▶ _The task_
Your response should reproduce every line of the entries that contains the word "plus".
**** The data ****
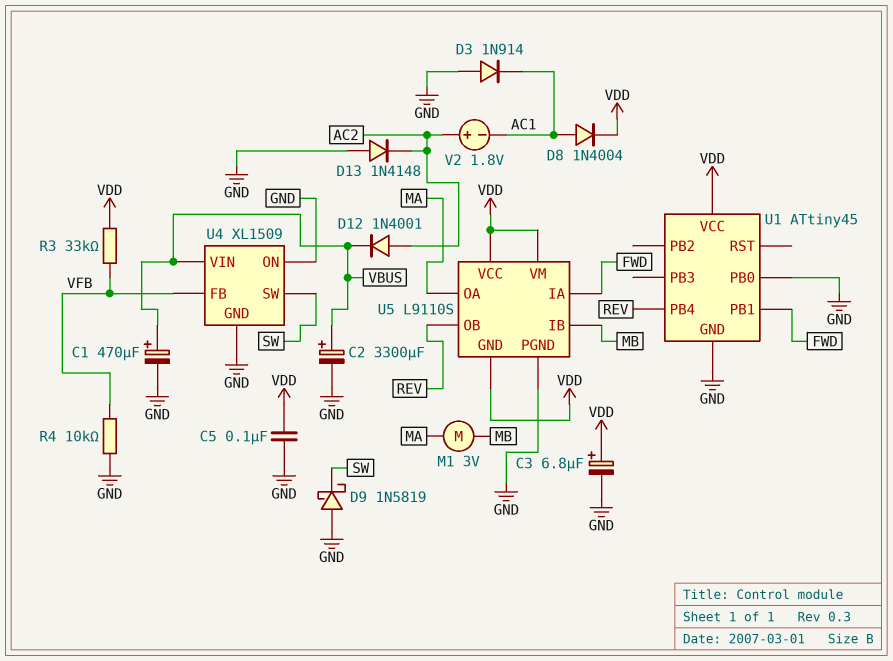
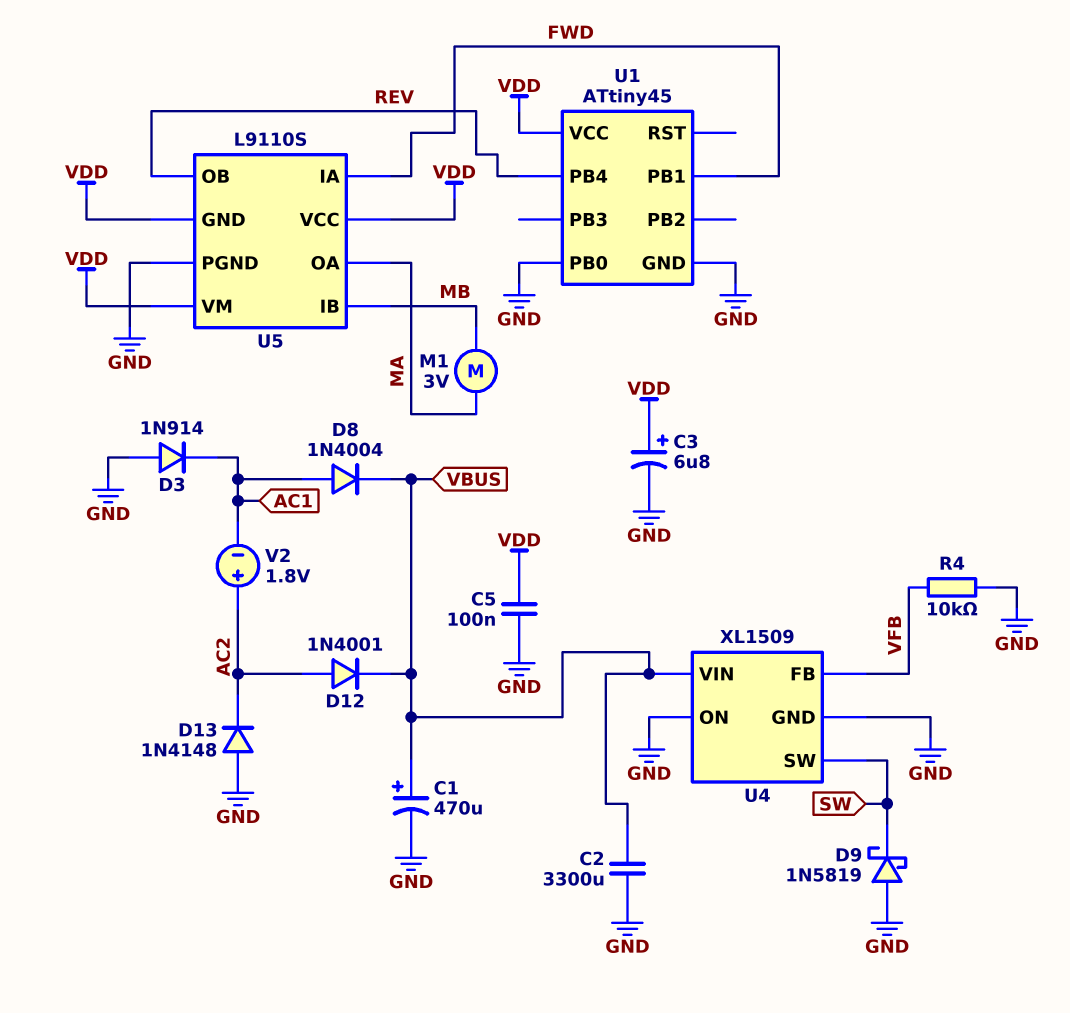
C2: 3300uF (plus VBUS, minus GND) -> 3300uF (GND, VBUS)
D8: diode 1N4004 (A AC1, K VDD) -> diode 1N4004 (A AC1, K VBUS)
R3: 33k (VDD, VFB) -> none

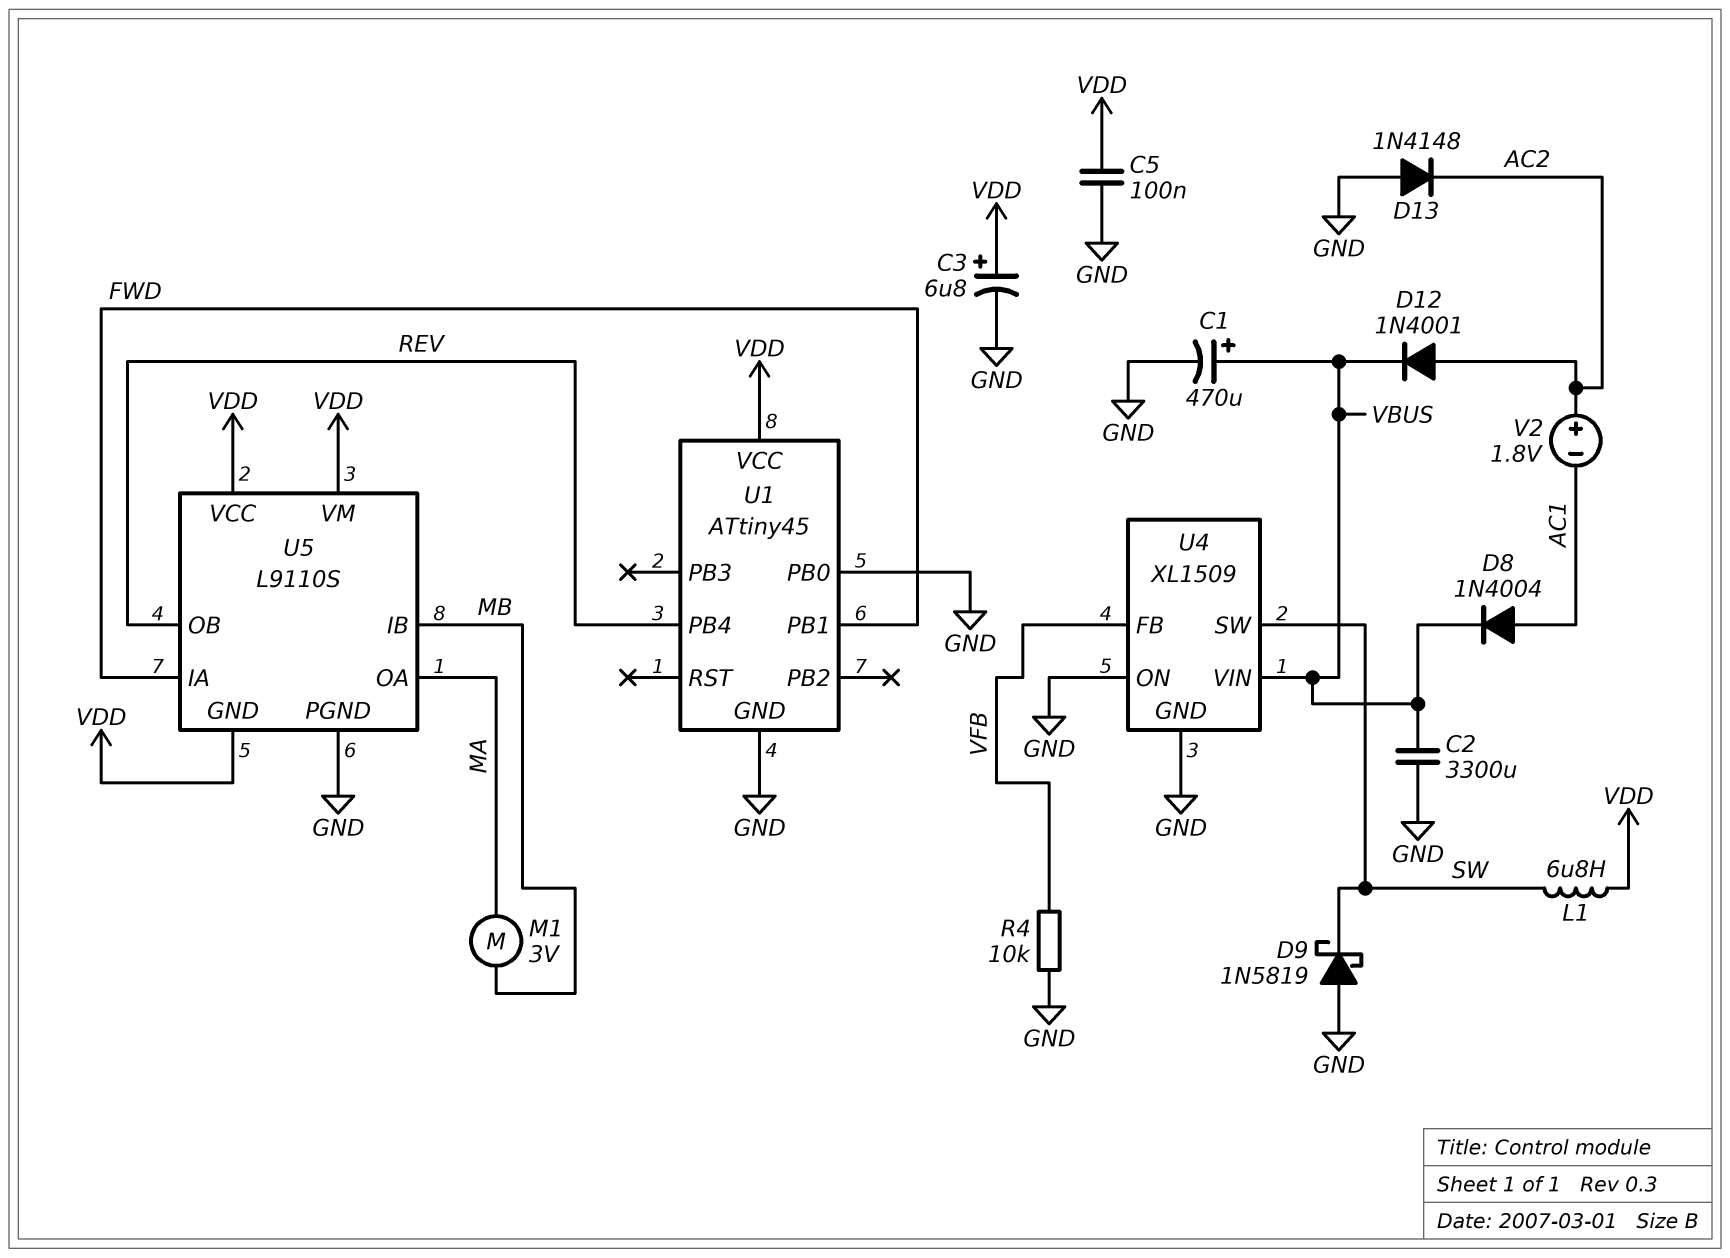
D3: diode 1N914 (A GND, K AC1) -> none
L1: none -> 6.8uH (SW, VDD)

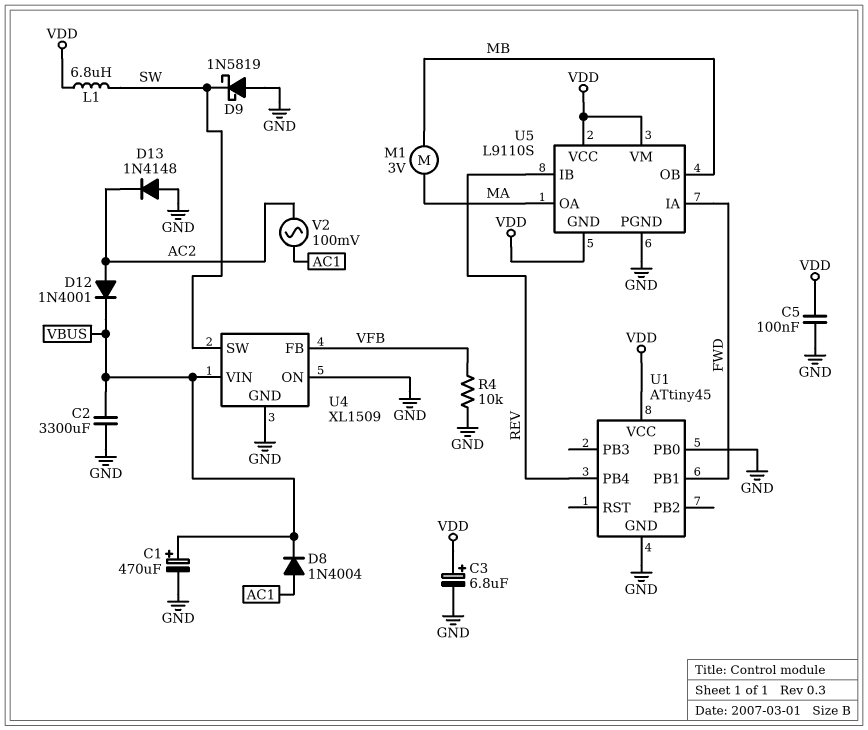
U5 pin IB: MB -> REV
U5 pin OB: REV -> MB
V2: 1.8V (plus AC2, minus AC1) -> AC 100mV (AC1, AC2)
****
▶ _Your solution_
C2: 3300uF (plus VBUS, minus GND) -> 3300uF (GND, VBUS)
V2: 1.8V (plus AC2, minus AC1) -> AC 100mV (AC1, AC2)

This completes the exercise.